Task to complete
If a record below holds a picture, drop the picture and copy everything else exactly.
-------------------------
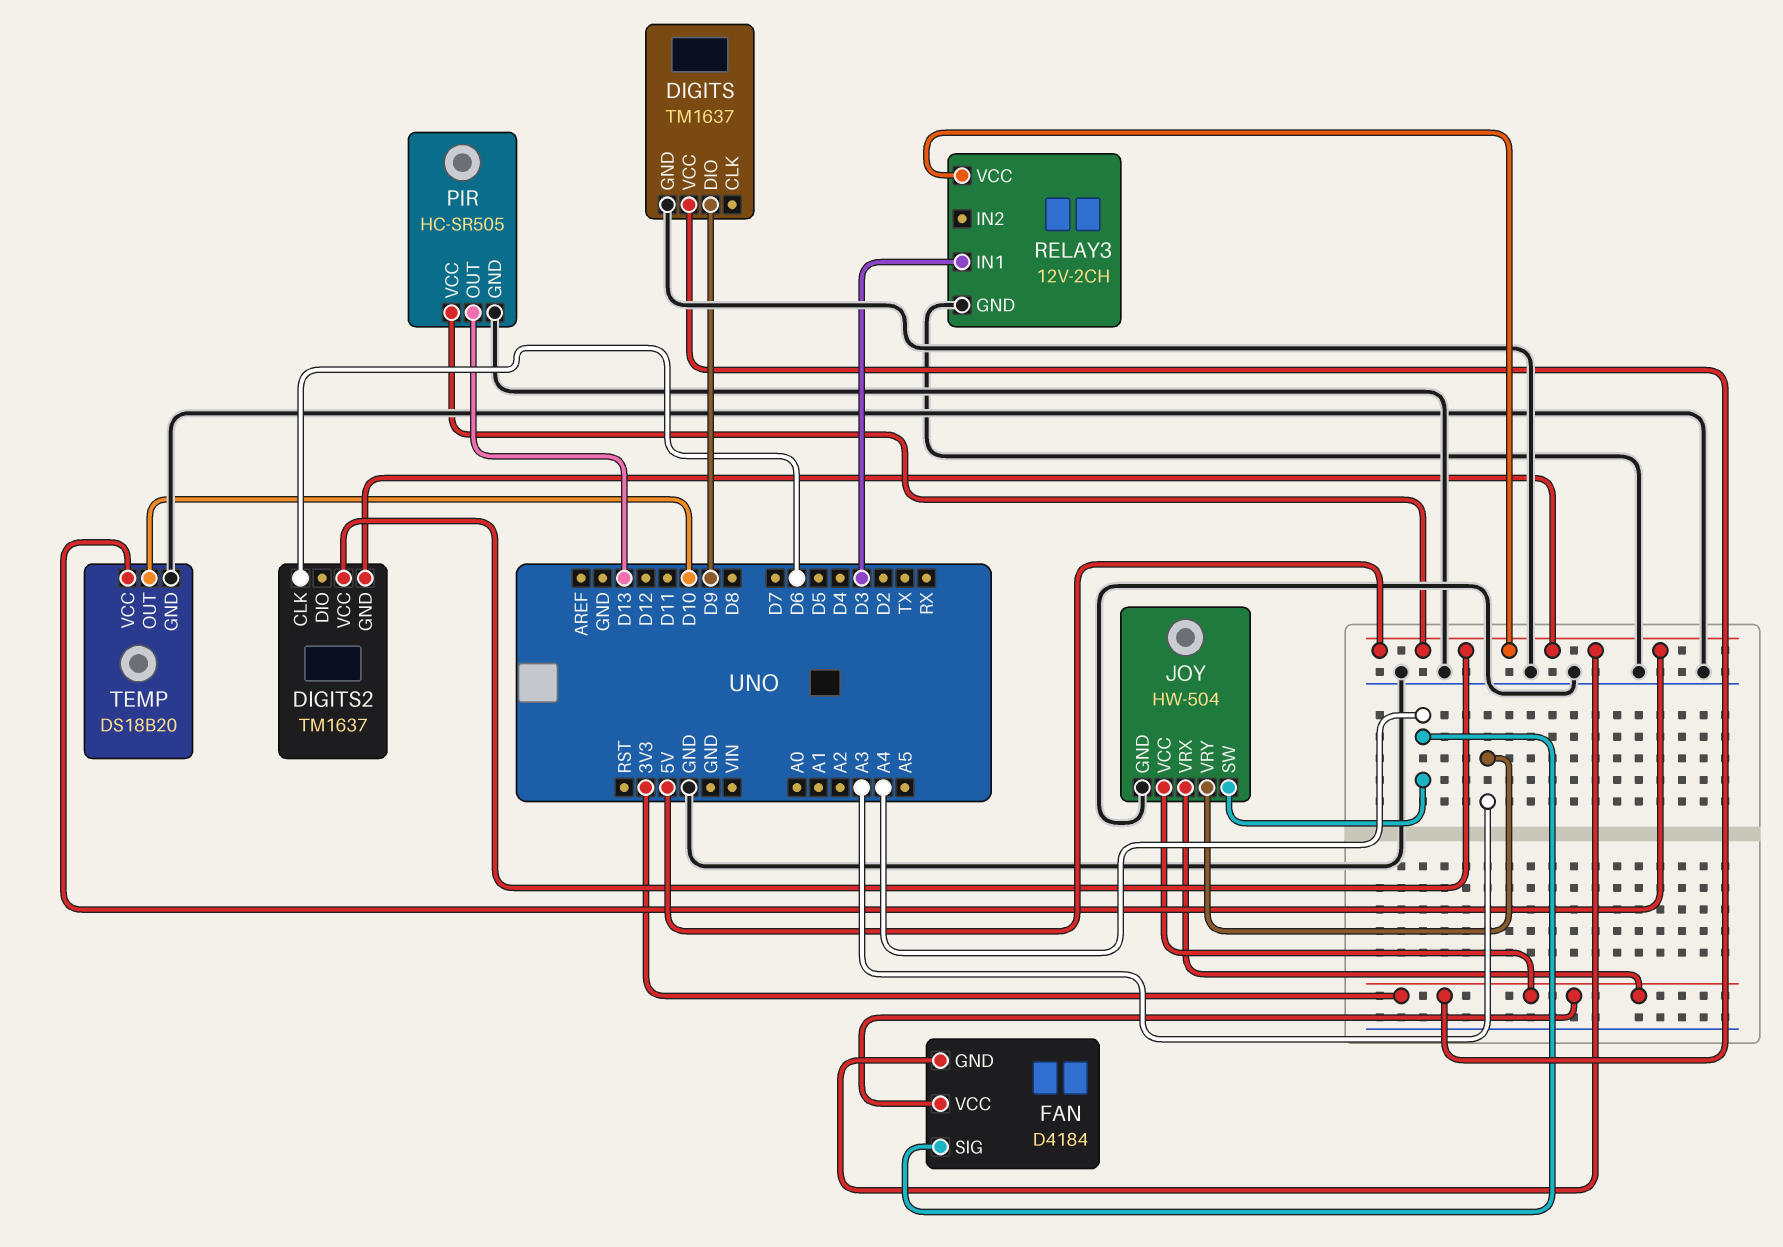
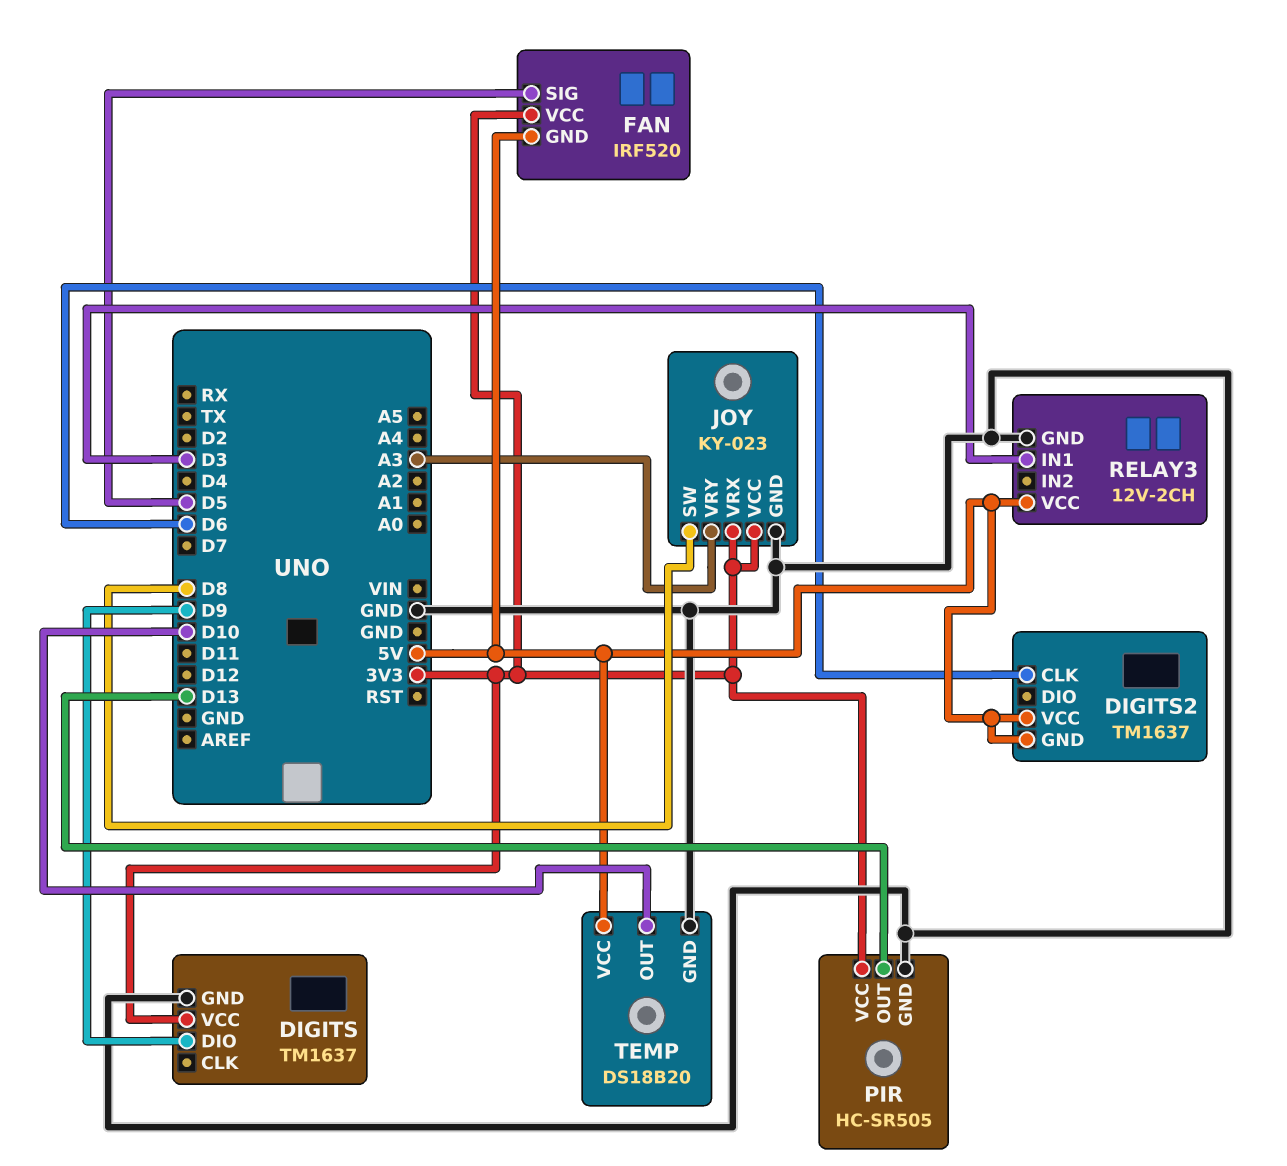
FAN: D4184 -> IRF520
FAN pin SIG: A4 -> D5
JOY: HW-504 -> KY-023
JOY pin SW: A4 -> D8
PIR pin VCC: 5V -> 3V3

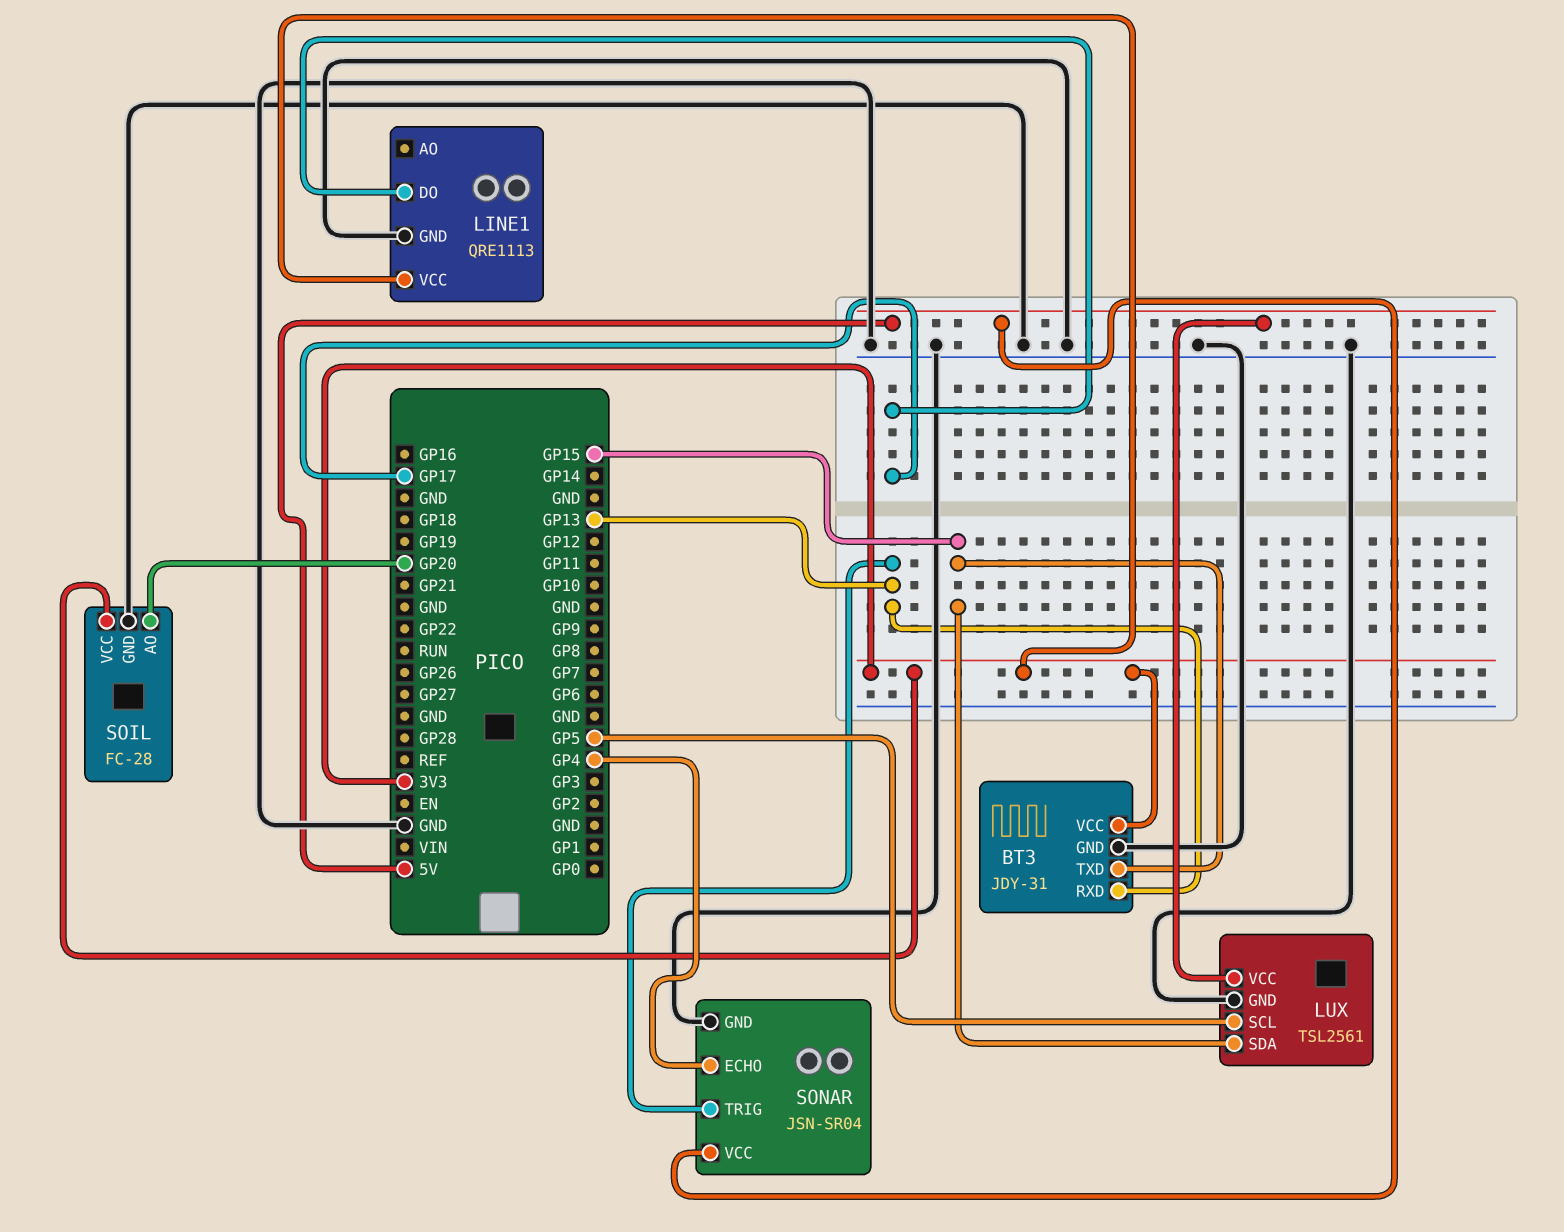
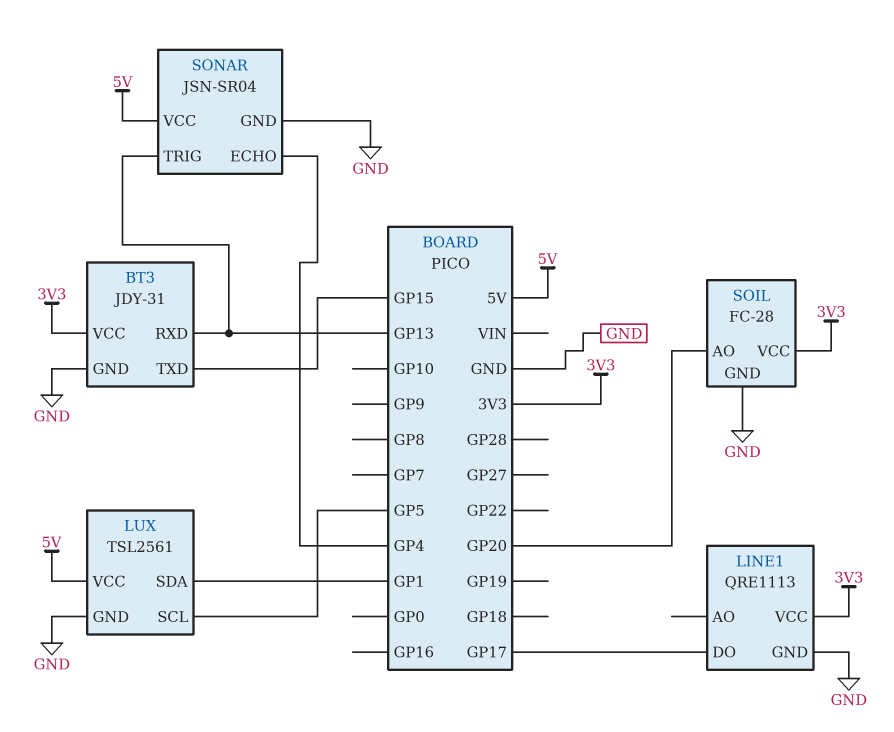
LUX pin SDA: GP15 -> GP1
-------------------------
Response below
FAN: D4184 -> IRF520
FAN pin SIG: A4 -> D5
JOY: HW-504 -> KY-023
JOY pin SW: A4 -> D8
PIR pin VCC: 5V -> 3V3

LUX pin SDA: GP15 -> GP1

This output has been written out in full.